== Segment start ==

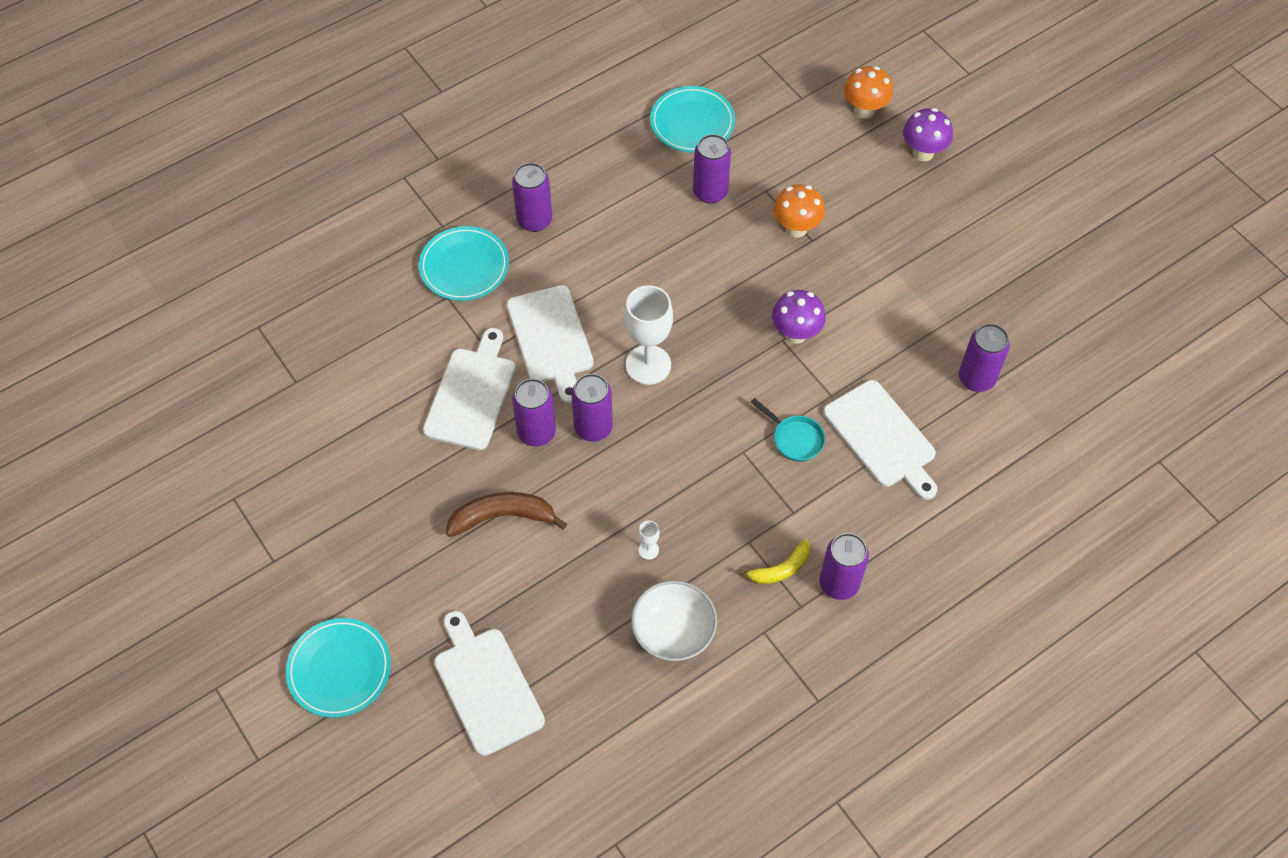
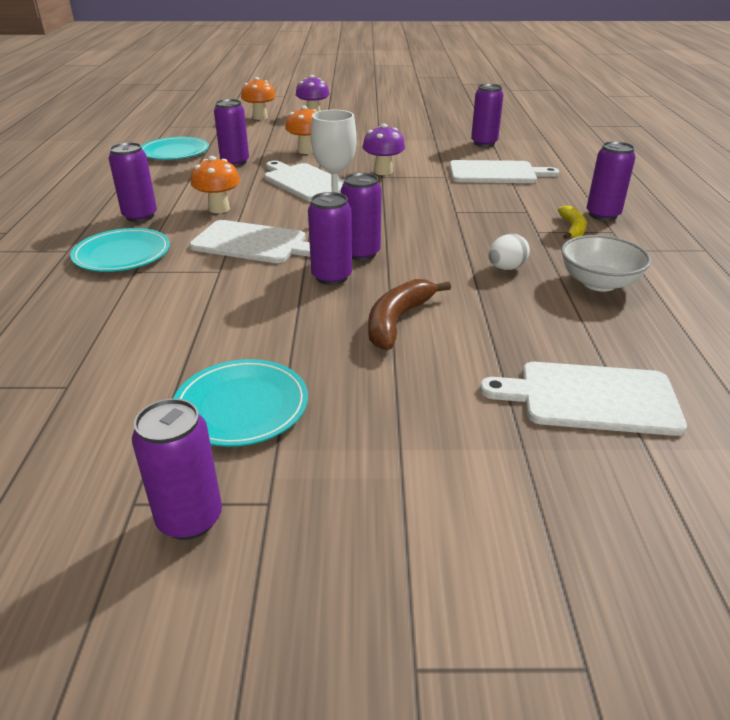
camera: 55 degrees left, 25 degrees down
(240, 533) = (190, 519): none -> purple can
(339, 669) = (486, 505): turquoise plate -> turquoise plate (241, 406)
(472, 394) = (249, 292): white cutting board -> white cutting board (305, 182)
(595, 264) = (219, 209): none -> orange mushroom
(648, 550) = (506, 268): white goblet -> white egg
(795, 438) = (465, 194): turquoise pan -> none

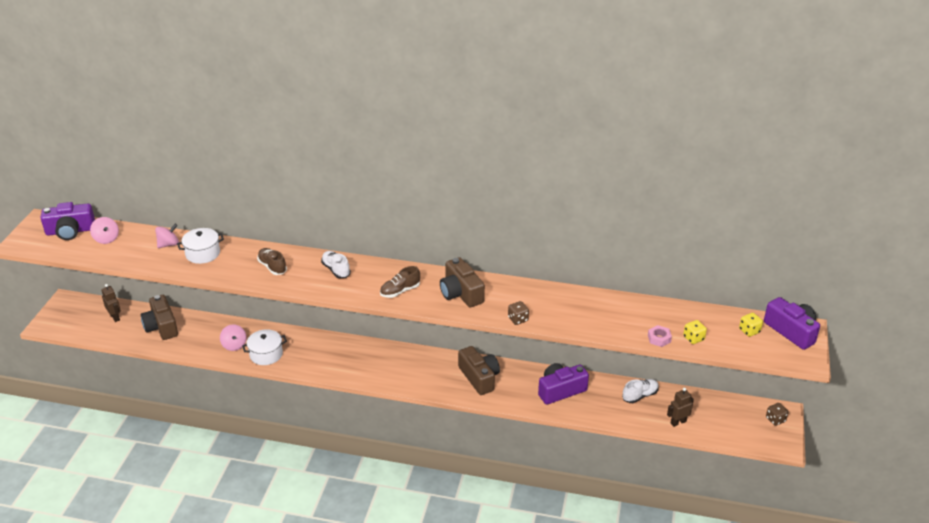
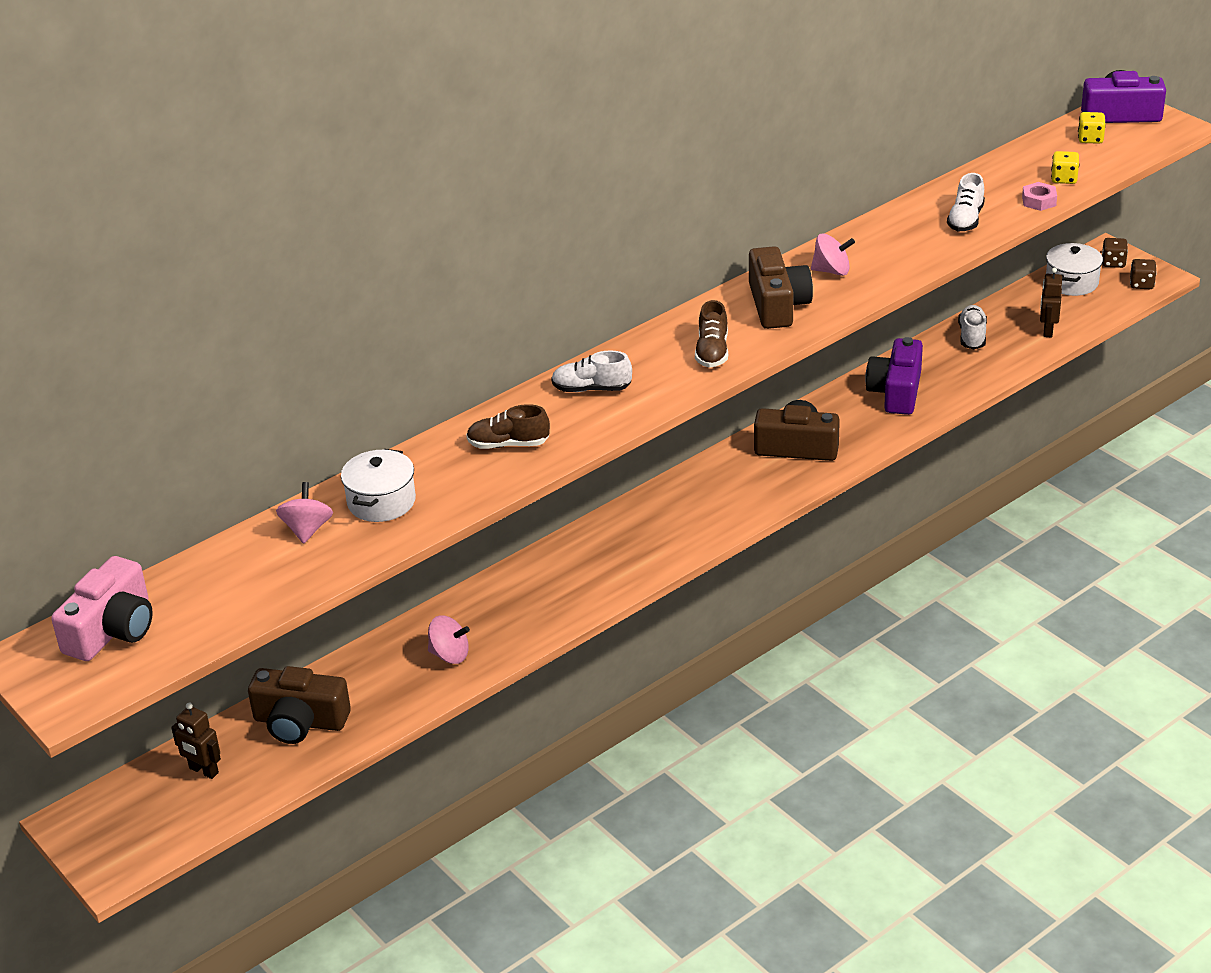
camera: 50 degrees left, 0 degrees up
(70, 231) = (112, 630): purple camera -> pink camera
(106, 239) = (196, 594): pink spinning top -> pink spinning top (832, 271)
(115, 317) = (203, 771): brown robot -> brown robot turned 150 degrees counterclockwise
(266, 354) = (513, 628): white pot -> white pot (1071, 282)
(461, 293) = (777, 305): brown camera -> brown camera turned 105 degrees counterclockwise
(518, 319) = (886, 283): brown dice -> brown dice (1141, 284)
(609, 320) = (965, 220): none -> white shoe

== Segment end ==

**WHAT YOU ARE ASKED TO DO**
Skip the pictures. Return exactly the lines from the one containing "(795, 438) = (465, 194): turquoise" through the end of the data above, both included, and nothing besides.

**RESPONSE TO THE TASK**
(795, 438) = (465, 194): turquoise pan -> none

camera: 50 degrees left, 0 degrees up
(70, 231) = (112, 630): purple camera -> pink camera
(106, 239) = (196, 594): pink spinning top -> pink spinning top (832, 271)
(115, 317) = (203, 771): brown robot -> brown robot turned 150 degrees counterclockwise
(266, 354) = (513, 628): white pot -> white pot (1071, 282)
(461, 293) = (777, 305): brown camera -> brown camera turned 105 degrees counterclockwise
(518, 319) = (886, 283): brown dice -> brown dice (1141, 284)
(609, 320) = (965, 220): none -> white shoe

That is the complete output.